PROBLEM TO WORK ON:
Can you copy every one of the records below word for word, without changing a single character?

>> Start EXTRACTED ENTRIES

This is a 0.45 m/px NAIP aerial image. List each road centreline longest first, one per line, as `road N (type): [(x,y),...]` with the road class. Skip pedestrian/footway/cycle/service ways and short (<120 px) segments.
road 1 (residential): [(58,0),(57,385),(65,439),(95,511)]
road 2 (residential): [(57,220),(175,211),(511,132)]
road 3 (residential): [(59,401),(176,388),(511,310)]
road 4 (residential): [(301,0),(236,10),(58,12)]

>> End EXTRACTED ENTRIES

RESULT FOR THIS EXERCISE:
This is a 0.45 m/px NAIP aerial image. List each road centreline longest first, one per line, as `road N (type): [(x,y),...]` with the road class. Skip pedestrian/footway/cycle/service ways and short (<120 px) segments.
road 1 (residential): [(58,0),(57,385),(65,439),(95,511)]
road 2 (residential): [(57,220),(175,211),(511,132)]
road 3 (residential): [(59,401),(176,388),(511,310)]
road 4 (residential): [(301,0),(236,10),(58,12)]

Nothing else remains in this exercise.